* **Source material**
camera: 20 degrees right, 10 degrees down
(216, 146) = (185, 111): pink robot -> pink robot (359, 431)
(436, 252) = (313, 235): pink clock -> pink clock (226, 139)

--

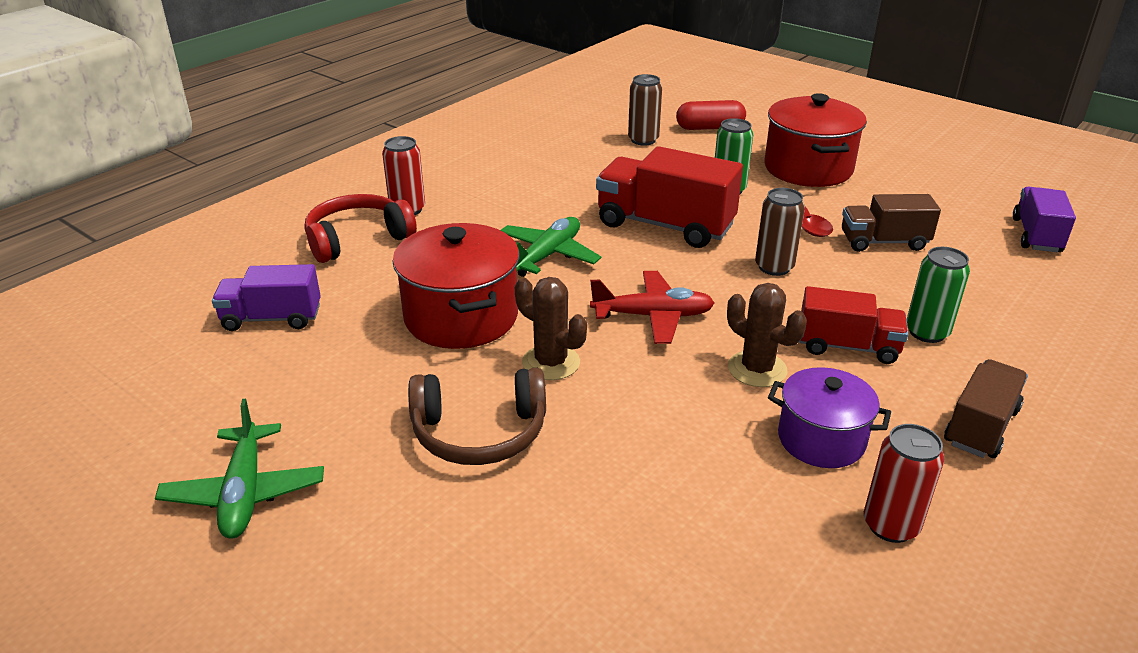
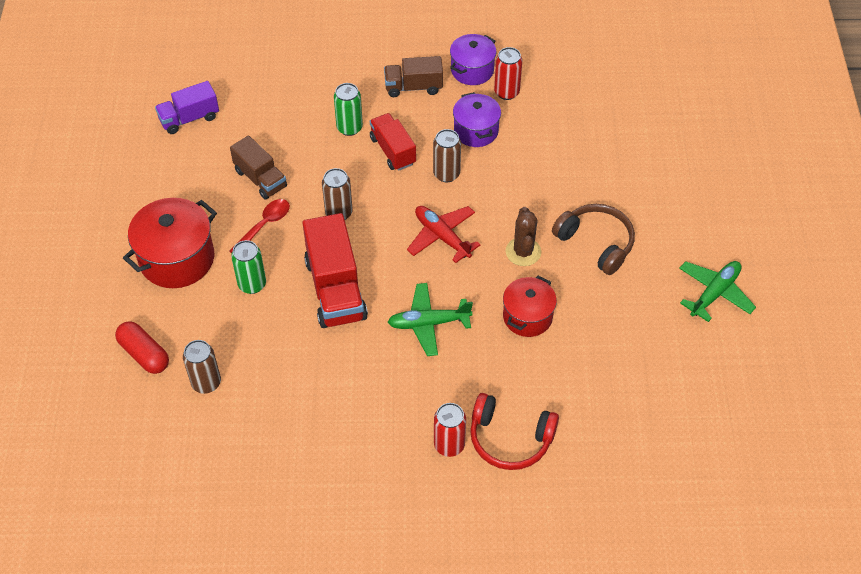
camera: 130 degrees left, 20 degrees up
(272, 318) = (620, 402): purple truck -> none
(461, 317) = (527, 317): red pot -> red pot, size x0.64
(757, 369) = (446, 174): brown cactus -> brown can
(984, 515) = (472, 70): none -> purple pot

* * *

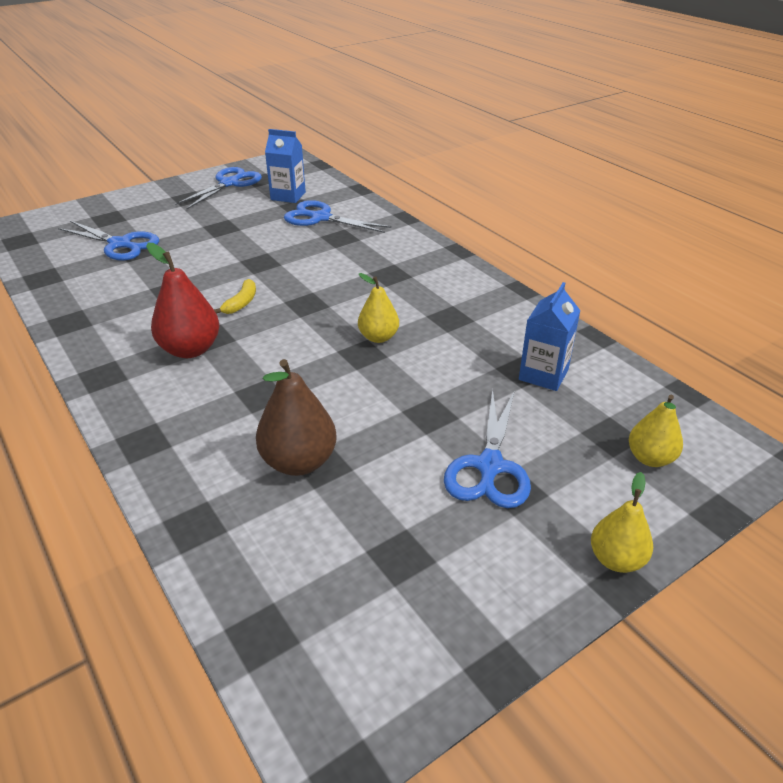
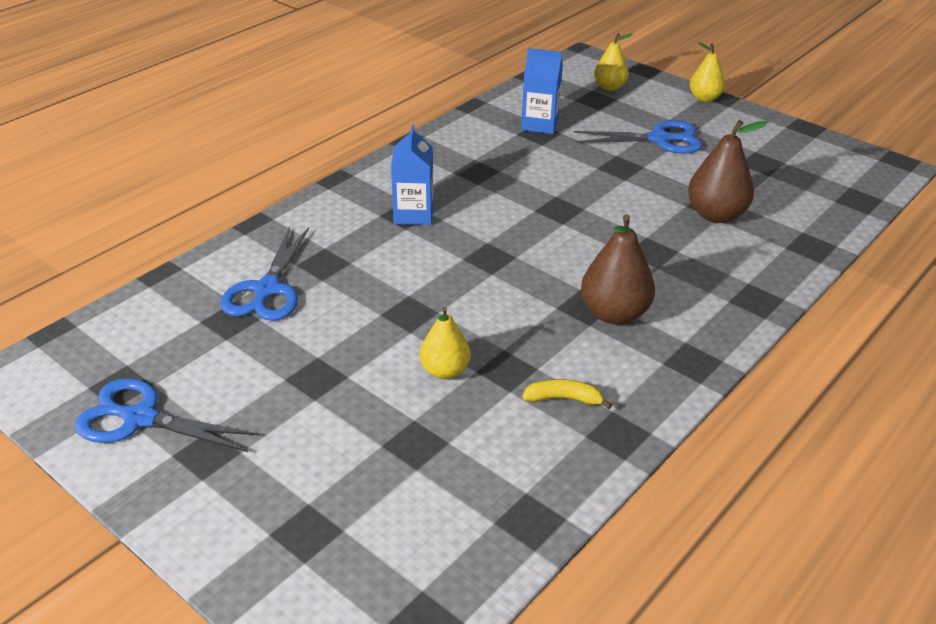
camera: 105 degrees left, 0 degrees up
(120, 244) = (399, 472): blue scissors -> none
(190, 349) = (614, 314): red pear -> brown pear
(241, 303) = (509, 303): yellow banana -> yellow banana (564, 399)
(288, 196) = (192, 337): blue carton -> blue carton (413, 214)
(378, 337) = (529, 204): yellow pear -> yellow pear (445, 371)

* **Work item**
Write only the number of lines above in which the word "pink" is found.

* **Exercise solution**
2